▸ **TASK DIRECTIONS**: Each record below should be written out again exactly.

-------- SOURCE MATERIAL --------

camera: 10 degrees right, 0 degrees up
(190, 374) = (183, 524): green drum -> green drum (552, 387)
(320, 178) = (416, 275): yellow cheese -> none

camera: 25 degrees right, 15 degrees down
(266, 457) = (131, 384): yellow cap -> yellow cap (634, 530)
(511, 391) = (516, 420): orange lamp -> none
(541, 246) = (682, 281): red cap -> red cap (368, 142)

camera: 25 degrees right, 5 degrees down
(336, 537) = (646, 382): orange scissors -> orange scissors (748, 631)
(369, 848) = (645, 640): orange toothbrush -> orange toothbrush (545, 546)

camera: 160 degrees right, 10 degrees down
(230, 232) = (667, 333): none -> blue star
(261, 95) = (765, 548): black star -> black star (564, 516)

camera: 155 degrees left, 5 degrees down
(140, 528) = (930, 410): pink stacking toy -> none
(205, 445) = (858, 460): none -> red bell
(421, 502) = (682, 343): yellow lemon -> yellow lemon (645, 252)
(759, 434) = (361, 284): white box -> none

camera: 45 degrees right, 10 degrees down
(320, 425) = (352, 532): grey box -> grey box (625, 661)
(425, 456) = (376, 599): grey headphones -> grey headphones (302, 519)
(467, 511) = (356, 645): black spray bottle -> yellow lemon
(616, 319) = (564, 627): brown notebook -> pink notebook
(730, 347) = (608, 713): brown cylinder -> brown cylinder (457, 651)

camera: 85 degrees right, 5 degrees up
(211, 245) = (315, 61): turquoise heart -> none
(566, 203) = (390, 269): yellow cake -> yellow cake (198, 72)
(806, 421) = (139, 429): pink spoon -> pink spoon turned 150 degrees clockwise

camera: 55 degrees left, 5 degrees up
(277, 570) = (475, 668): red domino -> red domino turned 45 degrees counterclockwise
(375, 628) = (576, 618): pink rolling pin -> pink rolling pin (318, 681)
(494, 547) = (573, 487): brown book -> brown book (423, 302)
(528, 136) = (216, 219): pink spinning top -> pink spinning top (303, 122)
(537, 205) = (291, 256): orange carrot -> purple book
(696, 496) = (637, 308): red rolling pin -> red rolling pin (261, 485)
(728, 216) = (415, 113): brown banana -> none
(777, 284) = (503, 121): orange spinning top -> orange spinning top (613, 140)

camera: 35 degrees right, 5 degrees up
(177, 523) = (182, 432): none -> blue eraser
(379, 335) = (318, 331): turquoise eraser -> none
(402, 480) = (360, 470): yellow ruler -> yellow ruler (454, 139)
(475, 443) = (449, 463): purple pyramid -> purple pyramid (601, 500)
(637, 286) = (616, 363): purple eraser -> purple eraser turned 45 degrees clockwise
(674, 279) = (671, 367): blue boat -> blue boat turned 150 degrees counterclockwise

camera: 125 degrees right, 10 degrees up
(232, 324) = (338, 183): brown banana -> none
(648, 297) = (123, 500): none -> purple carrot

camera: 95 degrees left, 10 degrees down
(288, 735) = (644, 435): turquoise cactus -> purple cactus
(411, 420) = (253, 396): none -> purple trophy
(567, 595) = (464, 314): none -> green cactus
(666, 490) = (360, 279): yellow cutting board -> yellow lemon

--------

▸ **EXERCISE RESULT**:
camera: 10 degrees right, 0 degrees up
(190, 374) = (183, 524): green drum -> green drum (552, 387)
(320, 178) = (416, 275): yellow cheese -> none

camera: 25 degrees right, 15 degrees down
(266, 457) = (131, 384): yellow cap -> yellow cap (634, 530)
(511, 391) = (516, 420): orange lamp -> none
(541, 246) = (682, 281): red cap -> red cap (368, 142)

camera: 25 degrees right, 5 degrees down
(336, 537) = (646, 382): orange scissors -> orange scissors (748, 631)
(369, 848) = (645, 640): orange toothbrush -> orange toothbrush (545, 546)

camera: 160 degrees right, 10 degrees down
(230, 232) = (667, 333): none -> blue star
(261, 95) = (765, 548): black star -> black star (564, 516)

camera: 155 degrees left, 5 degrees down
(140, 528) = (930, 410): pink stacking toy -> none
(205, 445) = (858, 460): none -> red bell
(421, 502) = (682, 343): yellow lemon -> yellow lemon (645, 252)
(759, 434) = (361, 284): white box -> none

camera: 45 degrees right, 10 degrees down
(320, 425) = (352, 532): grey box -> grey box (625, 661)
(425, 456) = (376, 599): grey headphones -> grey headphones (302, 519)
(467, 511) = (356, 645): black spray bottle -> yellow lemon
(616, 319) = (564, 627): brown notebook -> pink notebook
(730, 347) = (608, 713): brown cylinder -> brown cylinder (457, 651)

camera: 85 degrees right, 5 degrees up
(211, 245) = (315, 61): turquoise heart -> none
(566, 203) = (390, 269): yellow cake -> yellow cake (198, 72)
(806, 421) = (139, 429): pink spoon -> pink spoon turned 150 degrees clockwise

camera: 55 degrees left, 5 degrees up
(277, 570) = (475, 668): red domino -> red domino turned 45 degrees counterclockwise
(375, 628) = (576, 618): pink rolling pin -> pink rolling pin (318, 681)
(494, 547) = (573, 487): brown book -> brown book (423, 302)
(528, 136) = (216, 219): pink spinning top -> pink spinning top (303, 122)
(537, 205) = (291, 256): orange carrot -> purple book
(696, 496) = (637, 308): red rolling pin -> red rolling pin (261, 485)
(728, 216) = (415, 113): brown banana -> none
(777, 284) = (503, 121): orange spinning top -> orange spinning top (613, 140)

camera: 35 degrees right, 5 degrees up
(177, 523) = (182, 432): none -> blue eraser
(379, 335) = (318, 331): turquoise eraser -> none
(402, 480) = (360, 470): yellow ruler -> yellow ruler (454, 139)
(475, 443) = (449, 463): purple pyramid -> purple pyramid (601, 500)
(637, 286) = (616, 363): purple eraser -> purple eraser turned 45 degrees clockwise
(674, 279) = (671, 367): blue boat -> blue boat turned 150 degrees counterclockwise

camera: 125 degrees right, 10 degrees up
(232, 324) = (338, 183): brown banana -> none
(648, 297) = (123, 500): none -> purple carrot

camera: 95 degrees left, 10 degrees down
(288, 735) = (644, 435): turquoise cactus -> purple cactus
(411, 420) = (253, 396): none -> purple trophy
(567, 595) = (464, 314): none -> green cactus
(666, 490) = (360, 279): yellow cutting board -> yellow lemon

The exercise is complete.